Exercise brief:
Output exactly the span of lines beginning with the one that holds "LED1 pin SIG: 10 -> RX" and ending with the last line of the data below.

+ + +

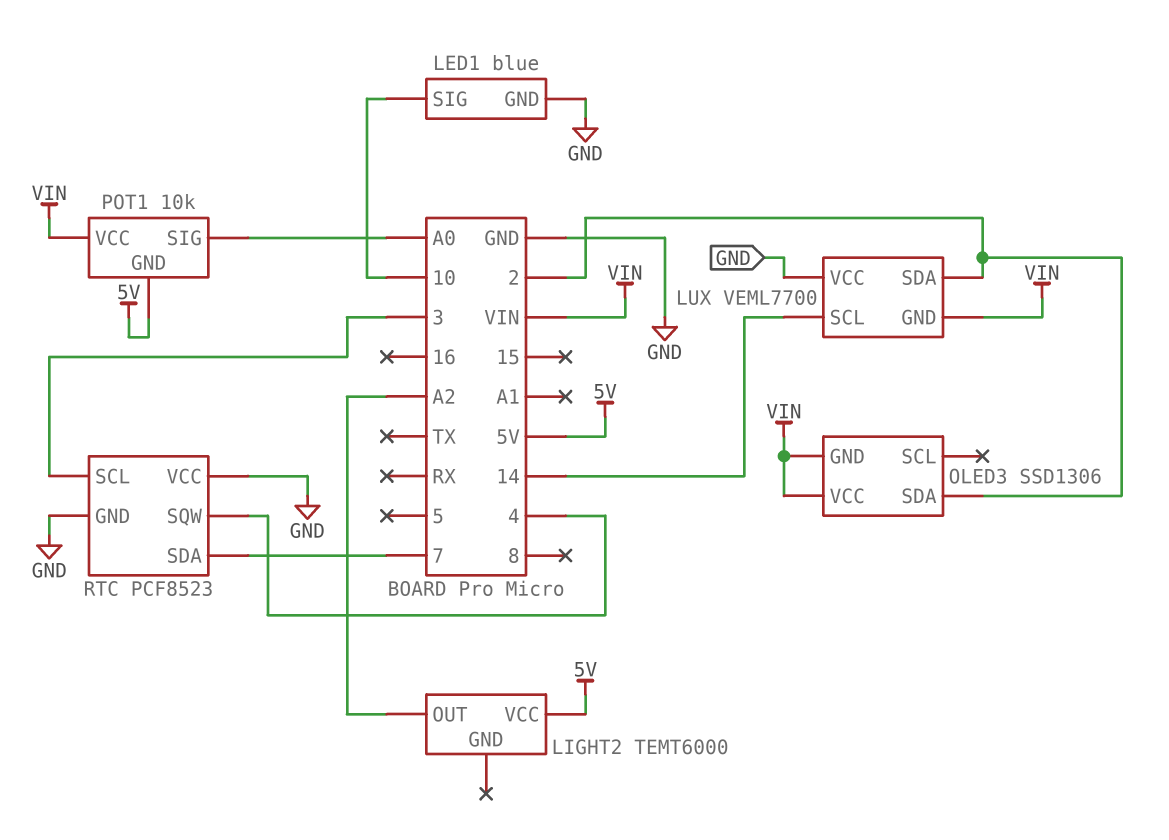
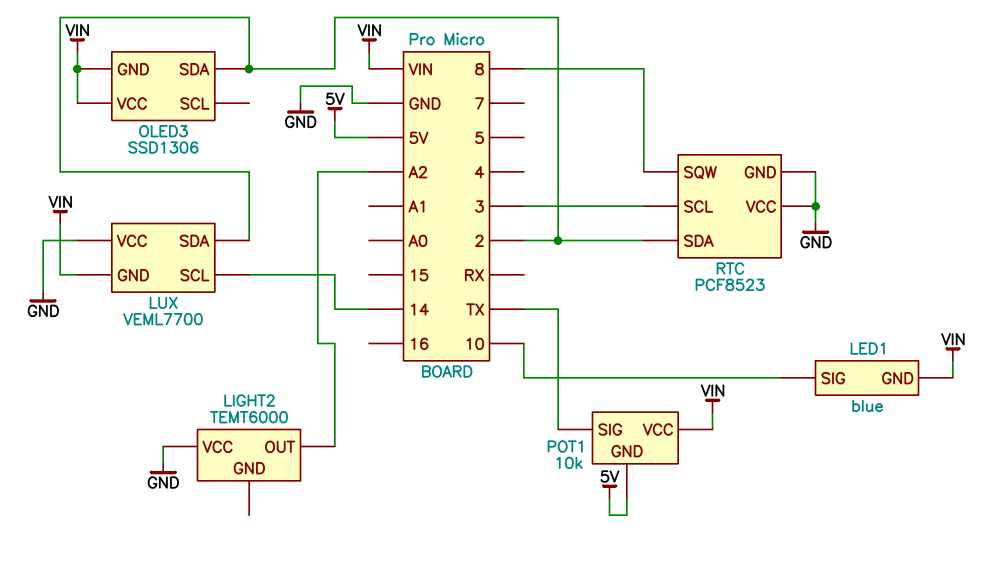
LED1 pin GND: GND -> VIN
LIGHT2 pin VCC: 5V -> GND
POT1 pin SIG: A0 -> TX
RTC pin SDA: 7 -> 2
RTC pin SQW: 4 -> 8

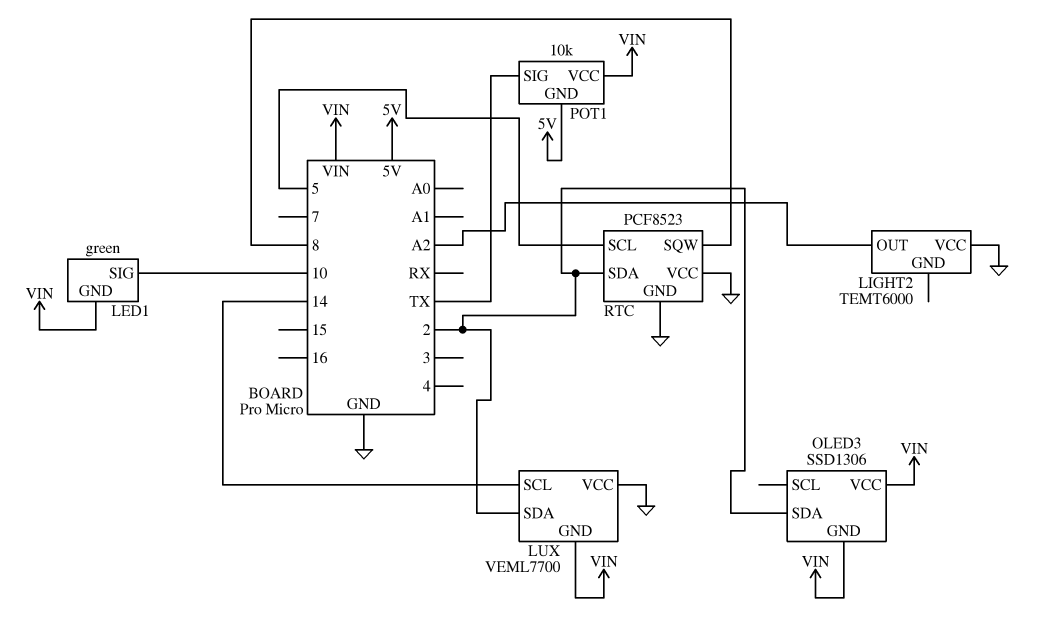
LED1: blue -> green
RTC pin SCL: 3 -> 5

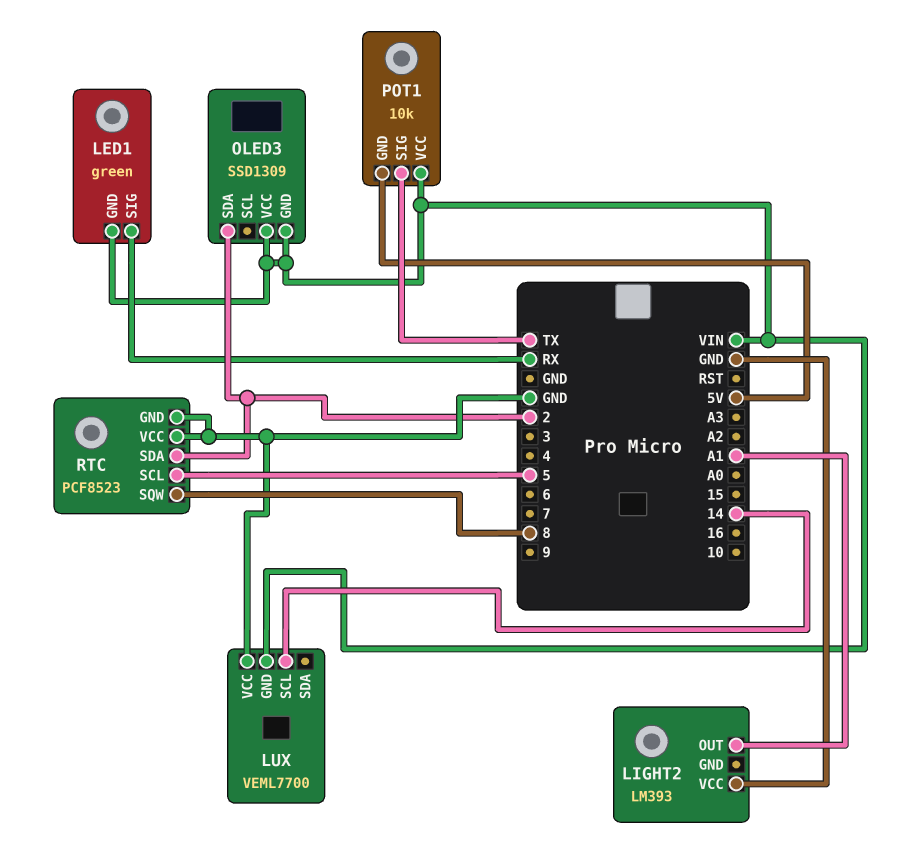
LED1 pin SIG: 10 -> RX
LIGHT2: TEMT6000 -> LM393
LIGHT2 pin OUT: A2 -> A1
LUX pin SDA: 2 -> none
OLED3: SSD1306 -> SSD1309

+ + +

Task response:
LED1 pin SIG: 10 -> RX
LIGHT2: TEMT6000 -> LM393
LIGHT2 pin OUT: A2 -> A1
LUX pin SDA: 2 -> none
OLED3: SSD1306 -> SSD1309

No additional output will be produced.